• Try it
Using the entries that follow, write out the line containing "GAS2 pin AO: A6 -> A1", the line containing "LCD1 pin SDA: D2 -> A0", and every line between them, exactly and nothing else.

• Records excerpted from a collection
.....

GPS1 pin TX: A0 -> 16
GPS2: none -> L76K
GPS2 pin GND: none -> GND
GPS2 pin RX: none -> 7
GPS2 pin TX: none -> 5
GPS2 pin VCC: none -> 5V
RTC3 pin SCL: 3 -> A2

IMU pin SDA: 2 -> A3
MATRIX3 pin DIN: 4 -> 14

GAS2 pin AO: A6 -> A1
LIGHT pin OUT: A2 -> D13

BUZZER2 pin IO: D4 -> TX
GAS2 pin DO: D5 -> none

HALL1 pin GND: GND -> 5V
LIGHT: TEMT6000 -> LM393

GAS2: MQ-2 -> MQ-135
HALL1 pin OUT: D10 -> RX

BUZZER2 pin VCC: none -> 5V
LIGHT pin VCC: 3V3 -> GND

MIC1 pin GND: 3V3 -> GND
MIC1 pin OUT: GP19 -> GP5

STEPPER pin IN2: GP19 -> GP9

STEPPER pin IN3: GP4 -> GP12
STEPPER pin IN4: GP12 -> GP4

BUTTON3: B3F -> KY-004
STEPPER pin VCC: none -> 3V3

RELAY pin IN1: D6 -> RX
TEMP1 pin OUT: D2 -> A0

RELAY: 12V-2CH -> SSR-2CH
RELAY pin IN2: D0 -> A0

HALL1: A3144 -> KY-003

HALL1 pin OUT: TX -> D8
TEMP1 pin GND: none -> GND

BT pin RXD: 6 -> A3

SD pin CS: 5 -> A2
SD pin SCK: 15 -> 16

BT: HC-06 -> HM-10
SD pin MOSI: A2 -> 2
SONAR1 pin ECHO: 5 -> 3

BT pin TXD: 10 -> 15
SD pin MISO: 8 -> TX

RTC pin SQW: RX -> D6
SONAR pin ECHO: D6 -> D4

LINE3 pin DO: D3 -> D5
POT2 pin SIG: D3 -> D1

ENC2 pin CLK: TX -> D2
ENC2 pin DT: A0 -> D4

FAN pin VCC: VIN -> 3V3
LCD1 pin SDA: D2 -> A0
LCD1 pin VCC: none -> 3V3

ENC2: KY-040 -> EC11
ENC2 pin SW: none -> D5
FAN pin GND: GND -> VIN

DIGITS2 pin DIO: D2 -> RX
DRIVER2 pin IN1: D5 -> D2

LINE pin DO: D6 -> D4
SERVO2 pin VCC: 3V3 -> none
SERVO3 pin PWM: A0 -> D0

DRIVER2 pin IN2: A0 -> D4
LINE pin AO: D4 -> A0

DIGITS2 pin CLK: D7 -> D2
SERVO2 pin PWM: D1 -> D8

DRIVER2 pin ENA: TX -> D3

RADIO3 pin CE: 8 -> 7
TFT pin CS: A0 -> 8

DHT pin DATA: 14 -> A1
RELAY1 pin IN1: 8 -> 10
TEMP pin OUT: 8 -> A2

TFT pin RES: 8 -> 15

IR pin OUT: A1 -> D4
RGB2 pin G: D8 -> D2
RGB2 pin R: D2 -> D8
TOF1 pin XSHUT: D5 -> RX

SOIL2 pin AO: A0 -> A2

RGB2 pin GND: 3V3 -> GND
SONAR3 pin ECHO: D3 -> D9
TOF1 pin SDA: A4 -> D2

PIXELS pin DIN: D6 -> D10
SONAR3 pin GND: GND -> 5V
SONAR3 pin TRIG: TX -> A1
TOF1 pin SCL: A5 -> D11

.....

• Response
GAS2 pin AO: A6 -> A1
LIGHT pin OUT: A2 -> D13

BUZZER2 pin IO: D4 -> TX
GAS2 pin DO: D5 -> none

HALL1 pin GND: GND -> 5V
LIGHT: TEMT6000 -> LM393

GAS2: MQ-2 -> MQ-135
HALL1 pin OUT: D10 -> RX

BUZZER2 pin VCC: none -> 5V
LIGHT pin VCC: 3V3 -> GND

MIC1 pin GND: 3V3 -> GND
MIC1 pin OUT: GP19 -> GP5

STEPPER pin IN2: GP19 -> GP9

STEPPER pin IN3: GP4 -> GP12
STEPPER pin IN4: GP12 -> GP4

BUTTON3: B3F -> KY-004
STEPPER pin VCC: none -> 3V3

RELAY pin IN1: D6 -> RX
TEMP1 pin OUT: D2 -> A0

RELAY: 12V-2CH -> SSR-2CH
RELAY pin IN2: D0 -> A0

HALL1: A3144 -> KY-003

HALL1 pin OUT: TX -> D8
TEMP1 pin GND: none -> GND

BT pin RXD: 6 -> A3

SD pin CS: 5 -> A2
SD pin SCK: 15 -> 16

BT: HC-06 -> HM-10
SD pin MOSI: A2 -> 2
SONAR1 pin ECHO: 5 -> 3

BT pin TXD: 10 -> 15
SD pin MISO: 8 -> TX

RTC pin SQW: RX -> D6
SONAR pin ECHO: D6 -> D4

LINE3 pin DO: D3 -> D5
POT2 pin SIG: D3 -> D1

ENC2 pin CLK: TX -> D2
ENC2 pin DT: A0 -> D4

FAN pin VCC: VIN -> 3V3
LCD1 pin SDA: D2 -> A0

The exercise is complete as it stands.